▶ [What is being asked] Quote word for word the lines below, beginning with the first and ending with the one that has "purple teddy bear". Drop the pictures.

Before-and-after scene images:
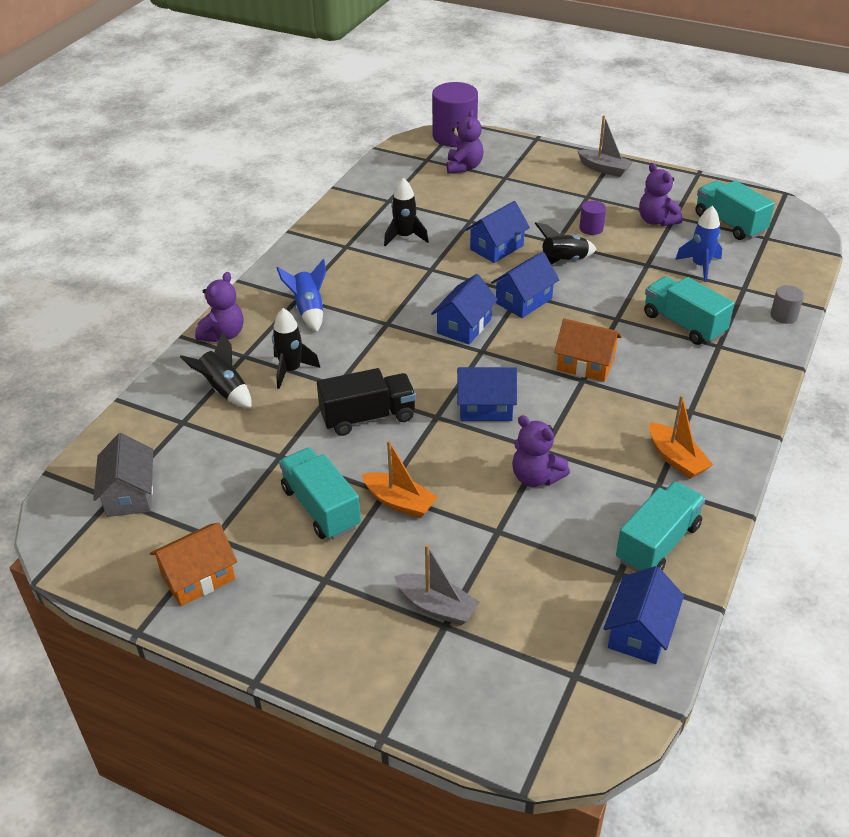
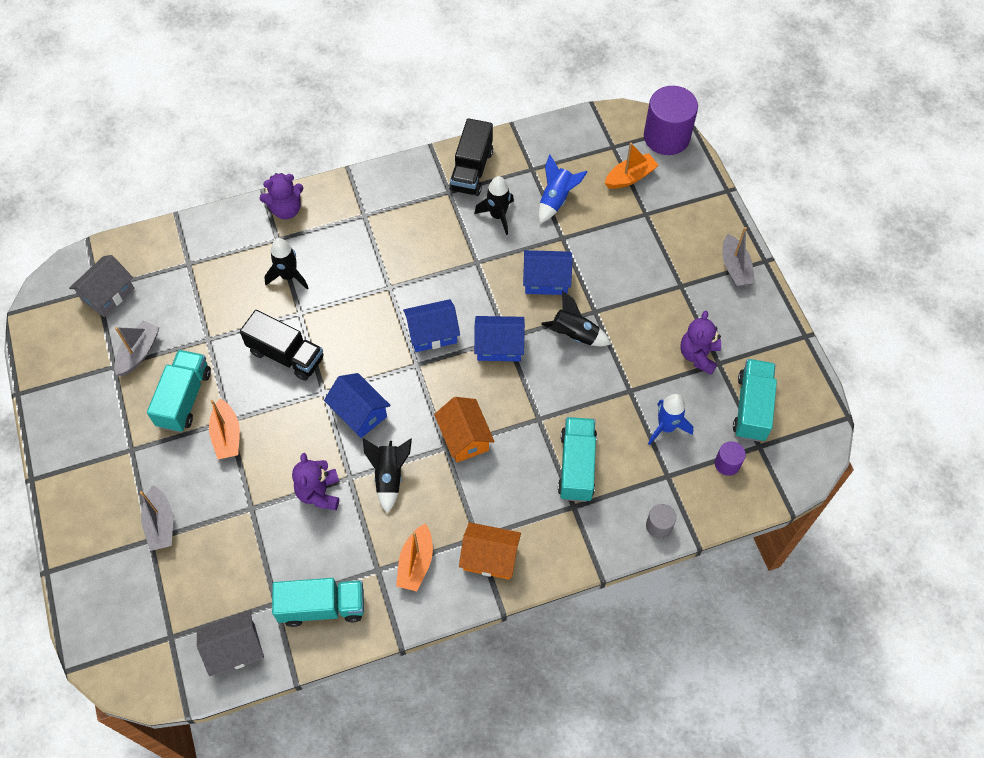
camera: 45 degrees right, 20 degrees up
orange house [150,523,237,606] -> orange house moved to [459,522,521,580]
black rocket [180,332,252,408] -> black rocket moved to [363,438,412,513]
blue rocket [277,259,326,332] -> blue rocket moved to [538,154,588,223]
purple teddy bear [446,110,484,174] -> orange boat [605,143,659,189]
purple cylinder [580,200,606,235] -> purple cylinder moved to [715,441,746,476]
blue house [604,566,684,664] -> grey house [197,610,264,676]
none -> grey boat [114,320,160,376]
none -> black truck [449,118,493,196]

▶ [Exercise solution]
camera: 45 degrees right, 20 degrees up
orange house [150,523,237,606] -> orange house moved to [459,522,521,580]
black rocket [180,332,252,408] -> black rocket moved to [363,438,412,513]
blue rocket [277,259,326,332] -> blue rocket moved to [538,154,588,223]
purple teddy bear [446,110,484,174] -> orange boat [605,143,659,189]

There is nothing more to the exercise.